*STATED EXERCISE*: Replace every occurrence of "highlighted by a red box" in the material with "marked with a red box" and leave the rest unchanged.
* Start MATERIAL SHOWN *
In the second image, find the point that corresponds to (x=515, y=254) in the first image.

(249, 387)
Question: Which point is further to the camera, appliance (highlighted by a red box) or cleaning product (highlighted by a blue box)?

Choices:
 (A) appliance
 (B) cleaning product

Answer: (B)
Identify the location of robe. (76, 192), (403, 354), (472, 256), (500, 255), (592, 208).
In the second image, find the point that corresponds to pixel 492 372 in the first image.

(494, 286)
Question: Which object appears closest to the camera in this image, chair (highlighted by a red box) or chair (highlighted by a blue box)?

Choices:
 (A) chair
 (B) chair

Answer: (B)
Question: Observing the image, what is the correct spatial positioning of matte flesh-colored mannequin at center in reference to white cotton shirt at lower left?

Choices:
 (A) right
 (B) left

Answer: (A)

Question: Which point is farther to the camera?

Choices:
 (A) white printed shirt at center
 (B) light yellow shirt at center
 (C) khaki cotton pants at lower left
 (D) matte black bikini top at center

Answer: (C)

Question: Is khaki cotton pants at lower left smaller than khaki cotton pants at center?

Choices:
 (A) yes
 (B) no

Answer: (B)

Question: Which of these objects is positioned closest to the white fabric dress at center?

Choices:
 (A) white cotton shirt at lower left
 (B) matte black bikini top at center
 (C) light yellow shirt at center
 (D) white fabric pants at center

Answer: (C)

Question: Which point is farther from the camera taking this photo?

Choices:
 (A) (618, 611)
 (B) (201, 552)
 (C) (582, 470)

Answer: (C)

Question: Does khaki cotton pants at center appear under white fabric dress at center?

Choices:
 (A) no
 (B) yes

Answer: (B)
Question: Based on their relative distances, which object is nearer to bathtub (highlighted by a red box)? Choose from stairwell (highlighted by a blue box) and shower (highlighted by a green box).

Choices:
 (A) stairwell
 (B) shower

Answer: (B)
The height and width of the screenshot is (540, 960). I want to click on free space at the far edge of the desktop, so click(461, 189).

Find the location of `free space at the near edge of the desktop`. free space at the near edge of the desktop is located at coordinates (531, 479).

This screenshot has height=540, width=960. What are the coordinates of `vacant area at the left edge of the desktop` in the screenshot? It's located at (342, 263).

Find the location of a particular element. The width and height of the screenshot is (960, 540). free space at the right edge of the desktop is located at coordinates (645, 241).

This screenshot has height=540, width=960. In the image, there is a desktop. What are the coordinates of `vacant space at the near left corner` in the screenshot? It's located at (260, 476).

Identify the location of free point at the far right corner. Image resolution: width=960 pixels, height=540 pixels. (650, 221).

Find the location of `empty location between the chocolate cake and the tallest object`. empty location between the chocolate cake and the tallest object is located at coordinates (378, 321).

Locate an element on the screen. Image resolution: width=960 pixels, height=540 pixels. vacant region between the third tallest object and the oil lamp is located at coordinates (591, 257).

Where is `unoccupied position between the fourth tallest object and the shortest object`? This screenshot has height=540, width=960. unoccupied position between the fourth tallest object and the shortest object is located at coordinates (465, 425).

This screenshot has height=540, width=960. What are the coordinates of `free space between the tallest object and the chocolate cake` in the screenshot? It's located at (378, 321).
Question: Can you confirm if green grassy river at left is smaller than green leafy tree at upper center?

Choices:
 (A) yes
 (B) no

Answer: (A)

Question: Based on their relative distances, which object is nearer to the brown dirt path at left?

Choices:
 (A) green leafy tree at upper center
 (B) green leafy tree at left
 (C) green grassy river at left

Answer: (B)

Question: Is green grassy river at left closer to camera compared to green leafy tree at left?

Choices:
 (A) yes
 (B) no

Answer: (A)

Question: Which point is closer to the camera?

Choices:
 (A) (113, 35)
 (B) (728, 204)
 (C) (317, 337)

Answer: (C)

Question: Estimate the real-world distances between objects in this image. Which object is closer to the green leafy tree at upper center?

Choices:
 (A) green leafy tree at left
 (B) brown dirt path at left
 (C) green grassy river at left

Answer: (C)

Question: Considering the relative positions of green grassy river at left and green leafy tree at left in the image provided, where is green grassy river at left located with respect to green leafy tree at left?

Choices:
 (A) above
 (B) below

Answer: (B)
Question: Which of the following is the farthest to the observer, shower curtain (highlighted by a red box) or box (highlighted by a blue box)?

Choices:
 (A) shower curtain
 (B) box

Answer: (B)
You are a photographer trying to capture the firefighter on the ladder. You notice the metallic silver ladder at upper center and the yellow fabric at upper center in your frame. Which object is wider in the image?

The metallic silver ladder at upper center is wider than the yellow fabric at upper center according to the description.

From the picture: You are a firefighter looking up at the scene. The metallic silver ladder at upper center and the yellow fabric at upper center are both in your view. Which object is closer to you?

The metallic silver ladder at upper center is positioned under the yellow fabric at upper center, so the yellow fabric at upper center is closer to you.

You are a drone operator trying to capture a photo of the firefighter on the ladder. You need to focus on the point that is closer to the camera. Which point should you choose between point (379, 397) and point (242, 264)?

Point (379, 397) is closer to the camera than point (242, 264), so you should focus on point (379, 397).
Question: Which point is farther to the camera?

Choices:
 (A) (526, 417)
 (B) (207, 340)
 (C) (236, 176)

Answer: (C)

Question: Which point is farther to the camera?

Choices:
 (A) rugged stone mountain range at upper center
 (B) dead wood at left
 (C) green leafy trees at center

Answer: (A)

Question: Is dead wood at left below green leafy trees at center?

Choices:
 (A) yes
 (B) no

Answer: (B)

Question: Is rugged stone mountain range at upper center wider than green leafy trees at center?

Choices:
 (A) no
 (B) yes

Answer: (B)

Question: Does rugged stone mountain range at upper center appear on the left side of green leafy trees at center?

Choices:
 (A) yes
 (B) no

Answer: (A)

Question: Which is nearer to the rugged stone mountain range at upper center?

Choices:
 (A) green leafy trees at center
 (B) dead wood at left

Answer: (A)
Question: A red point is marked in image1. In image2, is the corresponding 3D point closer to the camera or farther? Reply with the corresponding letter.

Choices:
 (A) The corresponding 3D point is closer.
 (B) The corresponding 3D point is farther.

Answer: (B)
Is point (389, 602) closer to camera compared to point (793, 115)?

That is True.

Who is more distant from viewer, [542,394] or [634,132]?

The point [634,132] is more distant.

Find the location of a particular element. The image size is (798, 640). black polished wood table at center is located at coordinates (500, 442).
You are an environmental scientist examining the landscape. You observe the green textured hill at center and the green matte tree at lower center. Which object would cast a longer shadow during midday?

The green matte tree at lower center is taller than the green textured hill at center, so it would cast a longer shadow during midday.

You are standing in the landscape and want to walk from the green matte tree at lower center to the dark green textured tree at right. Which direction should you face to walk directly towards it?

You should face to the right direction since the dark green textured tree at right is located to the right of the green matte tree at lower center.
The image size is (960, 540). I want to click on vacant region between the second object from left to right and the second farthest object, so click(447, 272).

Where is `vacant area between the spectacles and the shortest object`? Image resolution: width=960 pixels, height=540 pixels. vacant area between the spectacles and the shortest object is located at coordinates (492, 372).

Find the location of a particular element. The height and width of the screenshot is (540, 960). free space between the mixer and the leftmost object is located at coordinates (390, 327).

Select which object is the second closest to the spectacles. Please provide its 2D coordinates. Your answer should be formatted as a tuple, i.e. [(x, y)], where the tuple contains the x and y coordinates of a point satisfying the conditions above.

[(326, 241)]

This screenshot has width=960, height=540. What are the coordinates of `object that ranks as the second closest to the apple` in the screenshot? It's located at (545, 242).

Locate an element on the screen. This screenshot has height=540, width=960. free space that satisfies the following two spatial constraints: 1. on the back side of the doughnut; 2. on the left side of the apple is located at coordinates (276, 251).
* End MATERIAL SHOWN *
*RESULT FOR THIS TASK*:
In the second image, find the point that corresponds to (x=515, y=254) in the first image.

(249, 387)
Question: Which point is further to the camera, appliance (marked with a red box) or cleaning product (highlighted by a blue box)?

Choices:
 (A) appliance
 (B) cleaning product

Answer: (B)
Identify the location of robe. (76, 192), (403, 354), (472, 256), (500, 255), (592, 208).
In the second image, find the point that corresponds to pixel 492 372 in the first image.

(494, 286)
Question: Which object appears closest to the camera in this image, chair (marked with a red box) or chair (highlighted by a blue box)?

Choices:
 (A) chair
 (B) chair

Answer: (B)
Question: Observing the image, what is the correct spatial positioning of matte flesh-colored mannequin at center in reference to white cotton shirt at lower left?

Choices:
 (A) right
 (B) left

Answer: (A)

Question: Which point is farther to the camera?

Choices:
 (A) white printed shirt at center
 (B) light yellow shirt at center
 (C) khaki cotton pants at lower left
 (D) matte black bikini top at center

Answer: (C)

Question: Is khaki cotton pants at lower left smaller than khaki cotton pants at center?

Choices:
 (A) yes
 (B) no

Answer: (B)

Question: Which of these objects is positioned closest to the white fabric dress at center?

Choices:
 (A) white cotton shirt at lower left
 (B) matte black bikini top at center
 (C) light yellow shirt at center
 (D) white fabric pants at center

Answer: (C)

Question: Which point is farther from the camera taking this photo?

Choices:
 (A) (618, 611)
 (B) (201, 552)
 (C) (582, 470)

Answer: (C)

Question: Does khaki cotton pants at center appear under white fabric dress at center?

Choices:
 (A) no
 (B) yes

Answer: (B)
Question: Based on their relative distances, which object is nearer to bathtub (marked with a red box)? Choose from stairwell (highlighted by a blue box) and shower (highlighted by a green box).

Choices:
 (A) stairwell
 (B) shower

Answer: (B)
The height and width of the screenshot is (540, 960). I want to click on free space at the far edge of the desktop, so click(461, 189).

Find the location of `free space at the near edge of the desktop`. free space at the near edge of the desktop is located at coordinates (531, 479).

This screenshot has height=540, width=960. What are the coordinates of `vacant area at the left edge of the desktop` in the screenshot? It's located at (342, 263).

Find the location of a particular element. The width and height of the screenshot is (960, 540). free space at the right edge of the desktop is located at coordinates (645, 241).

This screenshot has height=540, width=960. In the image, there is a desktop. What are the coordinates of `vacant space at the near left corner` in the screenshot? It's located at (260, 476).

Identify the location of free point at the far right corner. Image resolution: width=960 pixels, height=540 pixels. (650, 221).

Find the location of `empty location between the chocolate cake and the tallest object`. empty location between the chocolate cake and the tallest object is located at coordinates (378, 321).

Locate an element on the screen. Image resolution: width=960 pixels, height=540 pixels. vacant region between the third tallest object and the oil lamp is located at coordinates (591, 257).

Where is `unoccupied position between the fourth tallest object and the shortest object`? This screenshot has height=540, width=960. unoccupied position between the fourth tallest object and the shortest object is located at coordinates (465, 425).

This screenshot has height=540, width=960. What are the coordinates of `free space between the tallest object and the chocolate cake` in the screenshot? It's located at (378, 321).
Question: Can you confirm if green grassy river at left is smaller than green leafy tree at upper center?

Choices:
 (A) yes
 (B) no

Answer: (A)

Question: Based on their relative distances, which object is nearer to the brown dirt path at left?

Choices:
 (A) green leafy tree at upper center
 (B) green leafy tree at left
 (C) green grassy river at left

Answer: (B)

Question: Is green grassy river at left closer to camera compared to green leafy tree at left?

Choices:
 (A) yes
 (B) no

Answer: (A)

Question: Which point is closer to the camera?

Choices:
 (A) (113, 35)
 (B) (728, 204)
 (C) (317, 337)

Answer: (C)

Question: Estimate the real-world distances between objects in this image. Which object is closer to the green leafy tree at upper center?

Choices:
 (A) green leafy tree at left
 (B) brown dirt path at left
 (C) green grassy river at left

Answer: (C)

Question: Considering the relative positions of green grassy river at left and green leafy tree at left in the image provided, where is green grassy river at left located with respect to green leafy tree at left?

Choices:
 (A) above
 (B) below

Answer: (B)
Question: Which of the following is the farthest to the observer, shower curtain (marked with a red box) or box (highlighted by a blue box)?

Choices:
 (A) shower curtain
 (B) box

Answer: (B)
You are a photographer trying to capture the firefighter on the ladder. You notice the metallic silver ladder at upper center and the yellow fabric at upper center in your frame. Which object is wider in the image?

The metallic silver ladder at upper center is wider than the yellow fabric at upper center according to the description.

From the picture: You are a firefighter looking up at the scene. The metallic silver ladder at upper center and the yellow fabric at upper center are both in your view. Which object is closer to you?

The metallic silver ladder at upper center is positioned under the yellow fabric at upper center, so the yellow fabric at upper center is closer to you.

You are a drone operator trying to capture a photo of the firefighter on the ladder. You need to focus on the point that is closer to the camera. Which point should you choose between point (379, 397) and point (242, 264)?

Point (379, 397) is closer to the camera than point (242, 264), so you should focus on point (379, 397).
Question: Which point is farther to the camera?

Choices:
 (A) (526, 417)
 (B) (207, 340)
 (C) (236, 176)

Answer: (C)

Question: Which point is farther to the camera?

Choices:
 (A) rugged stone mountain range at upper center
 (B) dead wood at left
 (C) green leafy trees at center

Answer: (A)

Question: Is dead wood at left below green leafy trees at center?

Choices:
 (A) yes
 (B) no

Answer: (B)

Question: Is rugged stone mountain range at upper center wider than green leafy trees at center?

Choices:
 (A) no
 (B) yes

Answer: (B)

Question: Does rugged stone mountain range at upper center appear on the left side of green leafy trees at center?

Choices:
 (A) yes
 (B) no

Answer: (A)

Question: Which is nearer to the rugged stone mountain range at upper center?

Choices:
 (A) green leafy trees at center
 (B) dead wood at left

Answer: (A)
Question: A red point is marked in image1. In image2, is the corresponding 3D point closer to the camera or farther? Reply with the corresponding letter.

Choices:
 (A) The corresponding 3D point is closer.
 (B) The corresponding 3D point is farther.

Answer: (B)
Is point (389, 602) closer to camera compared to point (793, 115)?

That is True.

Who is more distant from viewer, [542,394] or [634,132]?

The point [634,132] is more distant.

Find the location of a particular element. The image size is (798, 640). black polished wood table at center is located at coordinates (500, 442).
You are an environmental scientist examining the landscape. You observe the green textured hill at center and the green matte tree at lower center. Which object would cast a longer shadow during midday?

The green matte tree at lower center is taller than the green textured hill at center, so it would cast a longer shadow during midday.

You are standing in the landscape and want to walk from the green matte tree at lower center to the dark green textured tree at right. Which direction should you face to walk directly towards it?

You should face to the right direction since the dark green textured tree at right is located to the right of the green matte tree at lower center.
The image size is (960, 540). I want to click on vacant region between the second object from left to right and the second farthest object, so click(447, 272).

Where is `vacant area between the spectacles and the shortest object`? Image resolution: width=960 pixels, height=540 pixels. vacant area between the spectacles and the shortest object is located at coordinates (492, 372).

Find the location of a particular element. The height and width of the screenshot is (540, 960). free space between the mixer and the leftmost object is located at coordinates (390, 327).

Select which object is the second closest to the spectacles. Please provide its 2D coordinates. Your answer should be formatted as a tuple, i.e. [(x, y)], where the tuple contains the x and y coordinates of a point satisfying the conditions above.

[(326, 241)]

This screenshot has width=960, height=540. What are the coordinates of `object that ranks as the second closest to the apple` in the screenshot? It's located at (545, 242).

Locate an element on the screen. This screenshot has height=540, width=960. free space that satisfies the following two spatial constraints: 1. on the back side of the doughnut; 2. on the left side of the apple is located at coordinates (276, 251).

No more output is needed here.